Return every line below in which "czerwony" appears.
Records for processing section start
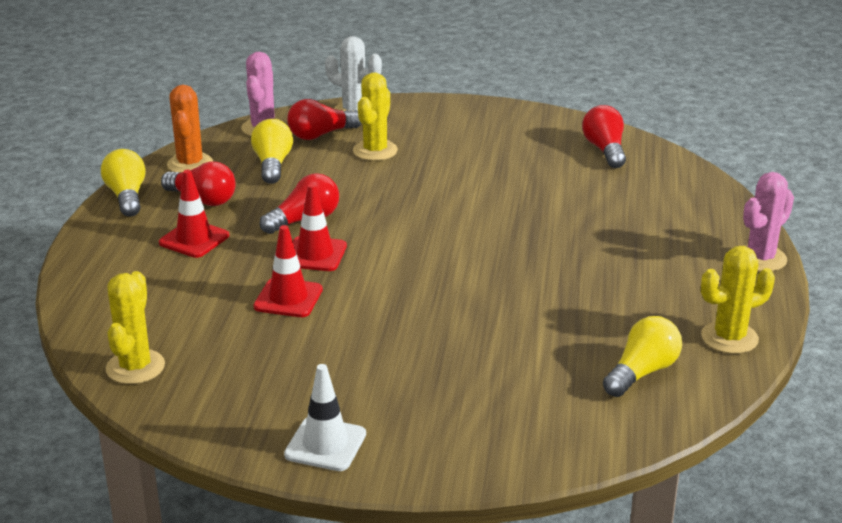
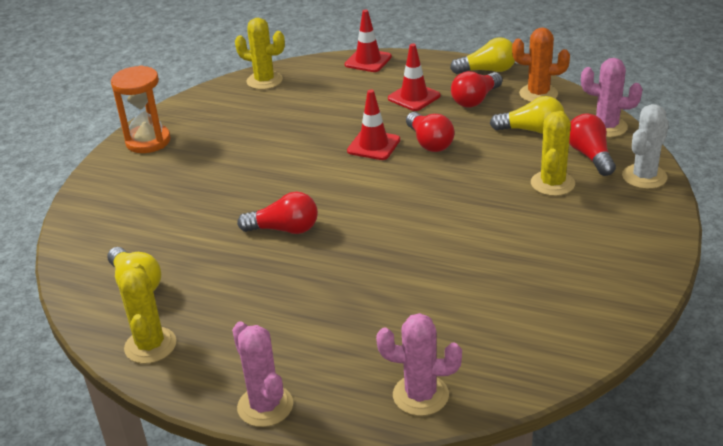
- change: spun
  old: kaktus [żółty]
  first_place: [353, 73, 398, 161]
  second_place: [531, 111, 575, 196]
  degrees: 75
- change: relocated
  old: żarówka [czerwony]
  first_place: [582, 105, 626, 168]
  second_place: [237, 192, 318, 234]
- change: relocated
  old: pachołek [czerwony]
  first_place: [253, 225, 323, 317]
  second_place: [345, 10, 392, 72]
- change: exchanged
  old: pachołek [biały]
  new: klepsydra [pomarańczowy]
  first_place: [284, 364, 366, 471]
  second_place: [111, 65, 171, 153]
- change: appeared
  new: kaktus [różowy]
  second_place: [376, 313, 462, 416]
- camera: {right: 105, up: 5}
Records for processing section end
### Exercise response
  old: żarówka [czerwony]
  old: pachołek [czerwony]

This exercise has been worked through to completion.